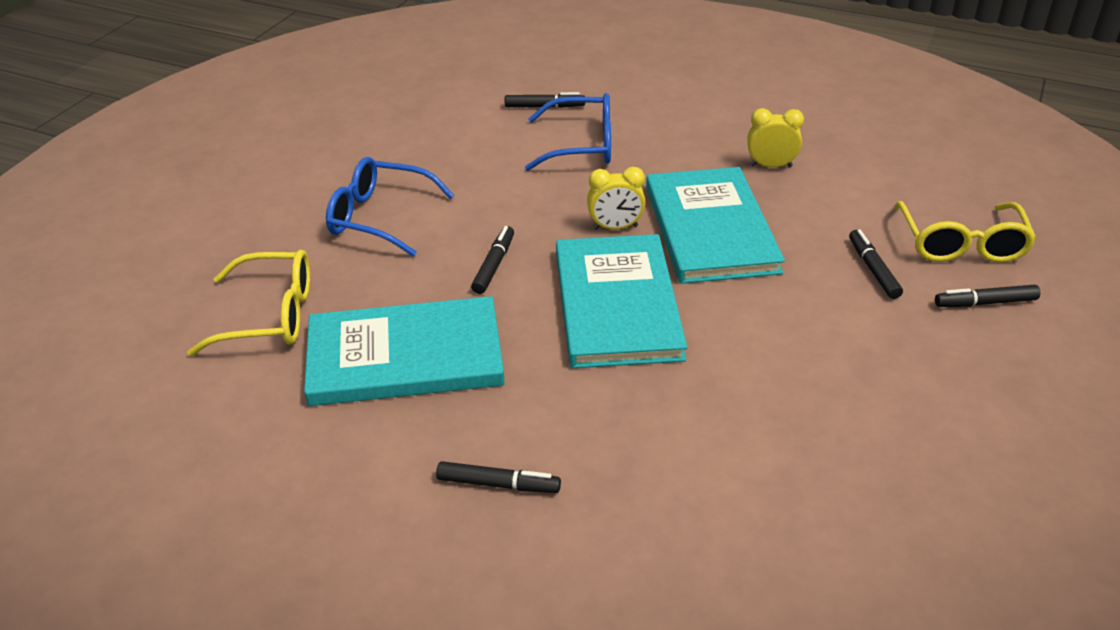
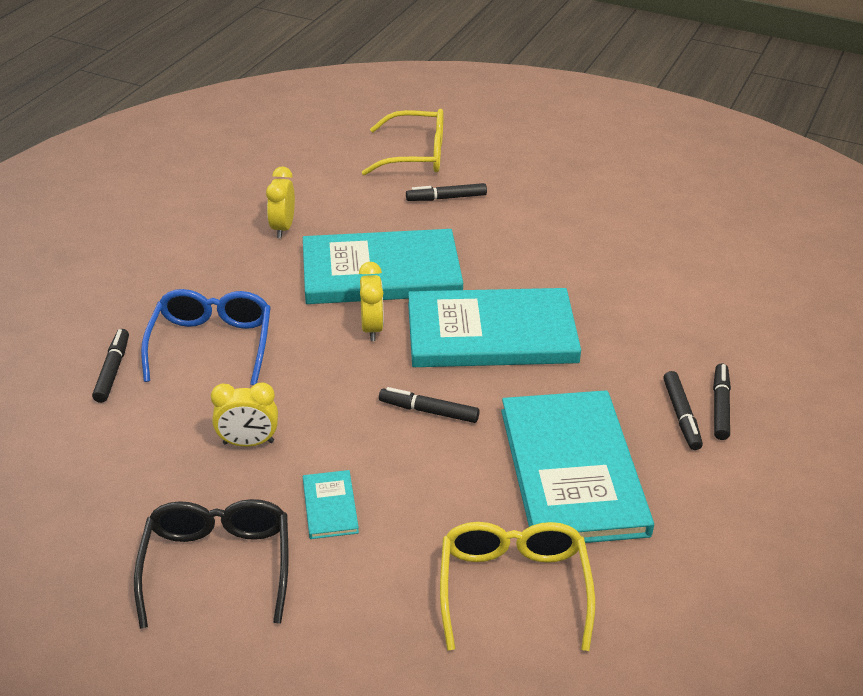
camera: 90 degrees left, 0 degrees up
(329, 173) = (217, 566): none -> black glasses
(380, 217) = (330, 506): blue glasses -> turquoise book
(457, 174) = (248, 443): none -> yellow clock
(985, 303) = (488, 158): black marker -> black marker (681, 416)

#####

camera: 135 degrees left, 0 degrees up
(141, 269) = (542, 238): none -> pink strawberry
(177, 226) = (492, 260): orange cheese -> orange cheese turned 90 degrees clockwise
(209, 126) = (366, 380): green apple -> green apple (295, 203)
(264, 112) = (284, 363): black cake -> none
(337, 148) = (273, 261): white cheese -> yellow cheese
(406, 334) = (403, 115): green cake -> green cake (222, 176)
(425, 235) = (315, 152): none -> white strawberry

#####

What you are asked to do
Every line of the records containing the word "yellow" must appear in the answer.

Answer to the exercise
(457, 174) = (248, 443): none -> yellow clock
(337, 148) = (273, 261): white cheese -> yellow cheese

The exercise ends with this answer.